**Problem**
Every line of the data is to be transcribed without error.

(Object tracking records)
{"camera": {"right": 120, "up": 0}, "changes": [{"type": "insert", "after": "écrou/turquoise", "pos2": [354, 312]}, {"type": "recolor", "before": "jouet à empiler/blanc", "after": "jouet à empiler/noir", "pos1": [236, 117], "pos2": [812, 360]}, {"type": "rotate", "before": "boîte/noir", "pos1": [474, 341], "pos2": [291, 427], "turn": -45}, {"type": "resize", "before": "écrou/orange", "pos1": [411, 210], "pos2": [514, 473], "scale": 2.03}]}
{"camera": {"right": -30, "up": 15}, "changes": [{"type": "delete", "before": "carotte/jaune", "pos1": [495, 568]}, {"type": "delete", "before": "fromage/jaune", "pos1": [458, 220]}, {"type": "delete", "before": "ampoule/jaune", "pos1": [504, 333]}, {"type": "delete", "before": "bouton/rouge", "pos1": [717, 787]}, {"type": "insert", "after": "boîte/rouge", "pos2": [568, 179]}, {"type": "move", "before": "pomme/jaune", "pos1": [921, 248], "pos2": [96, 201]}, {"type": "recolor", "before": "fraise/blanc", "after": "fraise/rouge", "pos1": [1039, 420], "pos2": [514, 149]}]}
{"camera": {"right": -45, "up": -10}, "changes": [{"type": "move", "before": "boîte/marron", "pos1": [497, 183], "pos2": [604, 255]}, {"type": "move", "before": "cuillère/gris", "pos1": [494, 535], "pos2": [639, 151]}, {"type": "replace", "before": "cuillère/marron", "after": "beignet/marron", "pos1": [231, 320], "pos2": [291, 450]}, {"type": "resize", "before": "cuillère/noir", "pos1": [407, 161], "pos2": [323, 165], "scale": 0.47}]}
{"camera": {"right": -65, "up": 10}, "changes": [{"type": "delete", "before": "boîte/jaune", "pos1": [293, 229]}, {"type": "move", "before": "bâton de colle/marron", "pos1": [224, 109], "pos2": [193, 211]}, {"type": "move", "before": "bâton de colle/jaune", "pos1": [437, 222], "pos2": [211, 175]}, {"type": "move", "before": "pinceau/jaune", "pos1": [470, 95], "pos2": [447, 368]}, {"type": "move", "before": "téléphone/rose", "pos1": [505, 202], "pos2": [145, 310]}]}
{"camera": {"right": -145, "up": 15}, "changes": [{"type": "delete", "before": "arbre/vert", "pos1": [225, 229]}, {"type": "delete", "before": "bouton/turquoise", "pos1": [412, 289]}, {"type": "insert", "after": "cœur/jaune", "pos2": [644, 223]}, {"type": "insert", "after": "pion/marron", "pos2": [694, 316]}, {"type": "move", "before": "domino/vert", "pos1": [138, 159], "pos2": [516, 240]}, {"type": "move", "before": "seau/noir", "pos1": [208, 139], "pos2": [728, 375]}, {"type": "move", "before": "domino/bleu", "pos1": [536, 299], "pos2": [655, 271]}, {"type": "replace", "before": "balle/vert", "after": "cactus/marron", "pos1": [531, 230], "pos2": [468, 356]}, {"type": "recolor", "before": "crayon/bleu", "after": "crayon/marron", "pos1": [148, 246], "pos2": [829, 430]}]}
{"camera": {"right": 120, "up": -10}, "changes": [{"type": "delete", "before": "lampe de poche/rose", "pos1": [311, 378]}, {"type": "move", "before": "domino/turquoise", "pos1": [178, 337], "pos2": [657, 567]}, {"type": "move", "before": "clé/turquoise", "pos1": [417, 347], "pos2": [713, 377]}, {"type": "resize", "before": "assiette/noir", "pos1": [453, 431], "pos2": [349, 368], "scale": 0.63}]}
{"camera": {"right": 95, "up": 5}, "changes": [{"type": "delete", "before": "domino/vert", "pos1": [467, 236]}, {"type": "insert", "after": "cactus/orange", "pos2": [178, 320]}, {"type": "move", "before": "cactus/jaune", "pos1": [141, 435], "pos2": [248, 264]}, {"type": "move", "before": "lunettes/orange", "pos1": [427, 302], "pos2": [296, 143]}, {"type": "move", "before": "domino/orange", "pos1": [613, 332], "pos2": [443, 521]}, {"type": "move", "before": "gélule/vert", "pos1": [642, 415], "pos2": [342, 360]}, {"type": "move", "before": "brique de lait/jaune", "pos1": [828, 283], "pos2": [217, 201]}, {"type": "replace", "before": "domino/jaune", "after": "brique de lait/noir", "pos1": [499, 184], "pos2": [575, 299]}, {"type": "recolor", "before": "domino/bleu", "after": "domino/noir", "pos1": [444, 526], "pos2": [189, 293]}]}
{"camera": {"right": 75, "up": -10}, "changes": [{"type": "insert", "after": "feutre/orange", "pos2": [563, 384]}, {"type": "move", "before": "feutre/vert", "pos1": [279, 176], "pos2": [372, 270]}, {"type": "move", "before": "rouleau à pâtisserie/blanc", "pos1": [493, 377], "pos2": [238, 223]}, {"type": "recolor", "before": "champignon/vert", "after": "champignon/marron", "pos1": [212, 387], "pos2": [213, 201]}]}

**Exercise result**
{"camera": {"right": 120, "up": 0}, "changes": [{"type": "insert", "after": "écrou/turquoise", "pos2": [354, 312]}, {"type": "recolor", "before": "jouet à empiler/blanc", "after": "jouet à empiler/noir", "pos1": [236, 117], "pos2": [812, 360]}, {"type": "rotate", "before": "boîte/noir", "pos1": [474, 341], "pos2": [291, 427], "turn": -45}, {"type": "resize", "before": "écrou/orange", "pos1": [411, 210], "pos2": [514, 473], "scale": 2.03}]}
{"camera": {"right": -30, "up": 15}, "changes": [{"type": "delete", "before": "carotte/jaune", "pos1": [495, 568]}, {"type": "delete", "before": "fromage/jaune", "pos1": [458, 220]}, {"type": "delete", "before": "ampoule/jaune", "pos1": [504, 333]}, {"type": "delete", "before": "bouton/rouge", "pos1": [717, 787]}, {"type": "insert", "after": "boîte/rouge", "pos2": [568, 179]}, {"type": "move", "before": "pomme/jaune", "pos1": [921, 248], "pos2": [96, 201]}, {"type": "recolor", "before": "fraise/blanc", "after": "fraise/rouge", "pos1": [1039, 420], "pos2": [514, 149]}]}
{"camera": {"right": -45, "up": -10}, "changes": [{"type": "move", "before": "boîte/marron", "pos1": [497, 183], "pos2": [604, 255]}, {"type": "move", "before": "cuillère/gris", "pos1": [494, 535], "pos2": [639, 151]}, {"type": "replace", "before": "cuillère/marron", "after": "beignet/marron", "pos1": [231, 320], "pos2": [291, 450]}, {"type": "resize", "before": "cuillère/noir", "pos1": [407, 161], "pos2": [323, 165], "scale": 0.47}]}
{"camera": {"right": -65, "up": 10}, "changes": [{"type": "delete", "before": "boîte/jaune", "pos1": [293, 229]}, {"type": "move", "before": "bâton de colle/marron", "pos1": [224, 109], "pos2": [193, 211]}, {"type": "move", "before": "bâton de colle/jaune", "pos1": [437, 222], "pos2": [211, 175]}, {"type": "move", "before": "pinceau/jaune", "pos1": [470, 95], "pos2": [447, 368]}, {"type": "move", "before": "téléphone/rose", "pos1": [505, 202], "pos2": [145, 310]}]}
{"camera": {"right": -145, "up": 15}, "changes": [{"type": "delete", "before": "arbre/vert", "pos1": [225, 229]}, {"type": "delete", "before": "bouton/turquoise", "pos1": [412, 289]}, {"type": "insert", "after": "cœur/jaune", "pos2": [644, 223]}, {"type": "insert", "after": "pion/marron", "pos2": [694, 316]}, {"type": "move", "before": "domino/vert", "pos1": [138, 159], "pos2": [516, 240]}, {"type": "move", "before": "seau/noir", "pos1": [208, 139], "pos2": [728, 375]}, {"type": "move", "before": "domino/bleu", "pos1": [536, 299], "pos2": [655, 271]}, {"type": "replace", "before": "balle/vert", "after": "cactus/marron", "pos1": [531, 230], "pos2": [468, 356]}, {"type": "recolor", "before": "crayon/bleu", "after": "crayon/marron", "pos1": [148, 246], "pos2": [829, 430]}]}
{"camera": {"right": 120, "up": -10}, "changes": [{"type": "delete", "before": "lampe de poche/rose", "pos1": [311, 378]}, {"type": "move", "before": "domino/turquoise", "pos1": [178, 337], "pos2": [657, 567]}, {"type": "move", "before": "clé/turquoise", "pos1": [417, 347], "pos2": [713, 377]}, {"type": "resize", "before": "assiette/noir", "pos1": [453, 431], "pos2": [349, 368], "scale": 0.63}]}
{"camera": {"right": 95, "up": 5}, "changes": [{"type": "delete", "before": "domino/vert", "pos1": [467, 236]}, {"type": "insert", "after": "cactus/orange", "pos2": [178, 320]}, {"type": "move", "before": "cactus/jaune", "pos1": [141, 435], "pos2": [248, 264]}, {"type": "move", "before": "lunettes/orange", "pos1": [427, 302], "pos2": [296, 143]}, {"type": "move", "before": "domino/orange", "pos1": [613, 332], "pos2": [443, 521]}, {"type": "move", "before": "gélule/vert", "pos1": [642, 415], "pos2": [342, 360]}, {"type": "move", "before": "brique de lait/jaune", "pos1": [828, 283], "pos2": [217, 201]}, {"type": "replace", "before": "domino/jaune", "after": "brique de lait/noir", "pos1": [499, 184], "pos2": [575, 299]}, {"type": "recolor", "before": "domino/bleu", "after": "domino/noir", "pos1": [444, 526], "pos2": [189, 293]}]}
{"camera": {"right": 75, "up": -10}, "changes": [{"type": "insert", "after": "feutre/orange", "pos2": [563, 384]}, {"type": "move", "before": "feutre/vert", "pos1": [279, 176], "pos2": [372, 270]}, {"type": "move", "before": "rouleau à pâtisserie/blanc", "pos1": [493, 377], "pos2": [238, 223]}, {"type": "recolor", "before": "champignon/vert", "after": "champignon/marron", "pos1": [212, 387], "pos2": [213, 201]}]}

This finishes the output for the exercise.